- _Task to carry out_: From the line with "R204: 22k (SCL, VA) -> 22k (SDA, VA)" to the last line of the data below, repeat every line exactly and add nothing.

- _Record excerpts_:

************

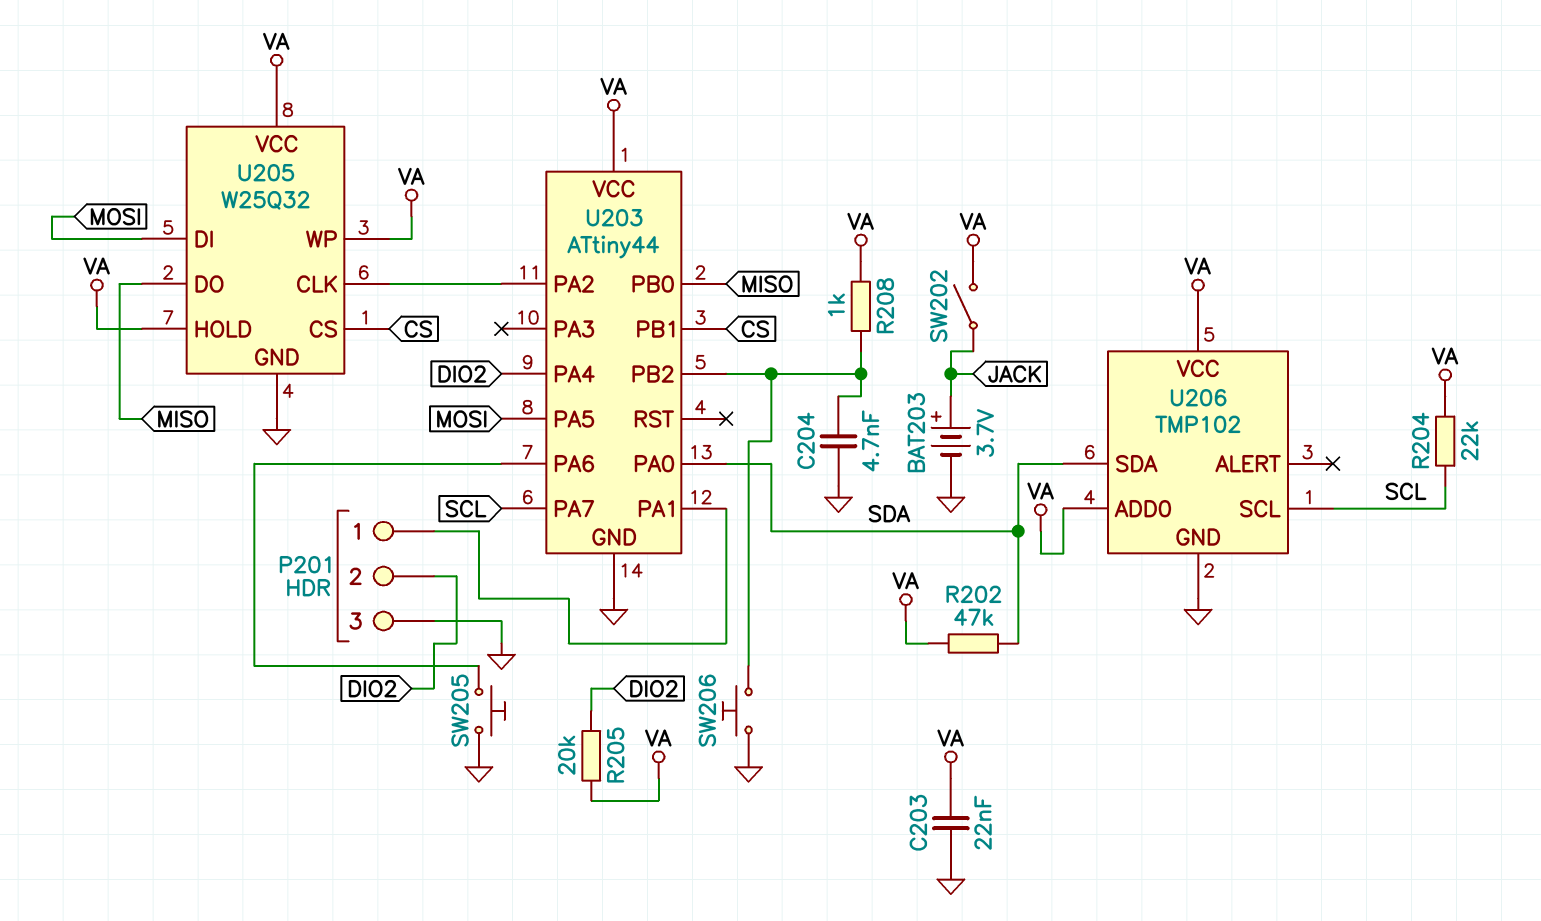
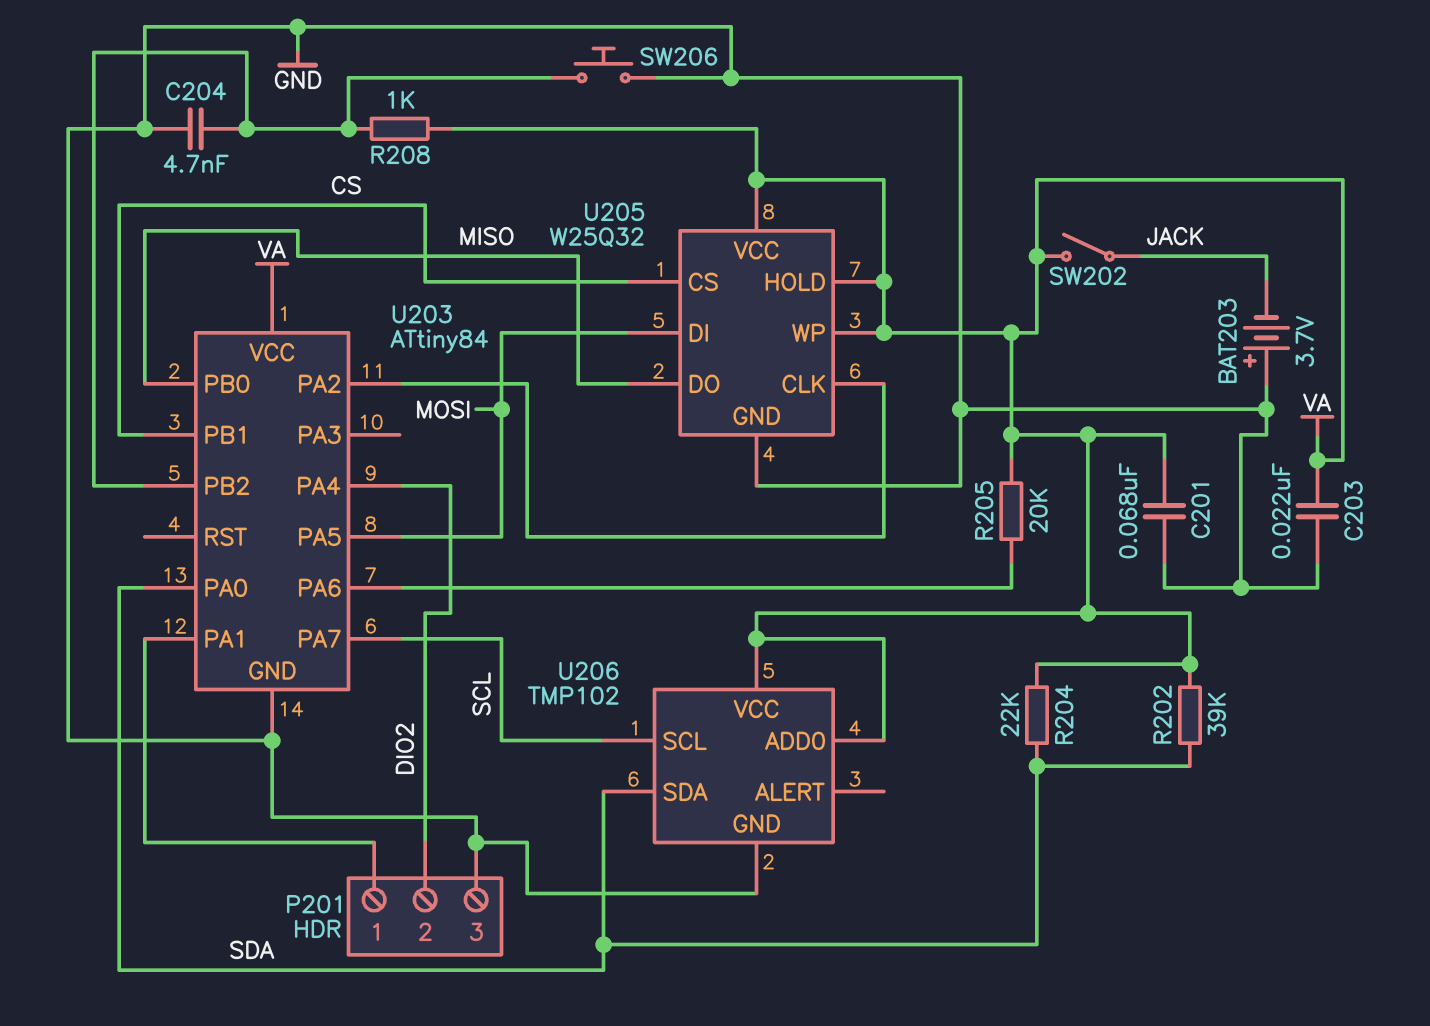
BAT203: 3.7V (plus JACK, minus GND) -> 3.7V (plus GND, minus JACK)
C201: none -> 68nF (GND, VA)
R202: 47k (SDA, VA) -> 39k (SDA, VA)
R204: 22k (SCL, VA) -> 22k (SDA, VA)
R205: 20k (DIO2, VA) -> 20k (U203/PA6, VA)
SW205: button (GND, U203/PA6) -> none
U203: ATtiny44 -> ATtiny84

************

- _Answer to this problem_:
R204: 22k (SCL, VA) -> 22k (SDA, VA)
R205: 20k (DIO2, VA) -> 20k (U203/PA6, VA)
SW205: button (GND, U203/PA6) -> none
U203: ATtiny44 -> ATtiny84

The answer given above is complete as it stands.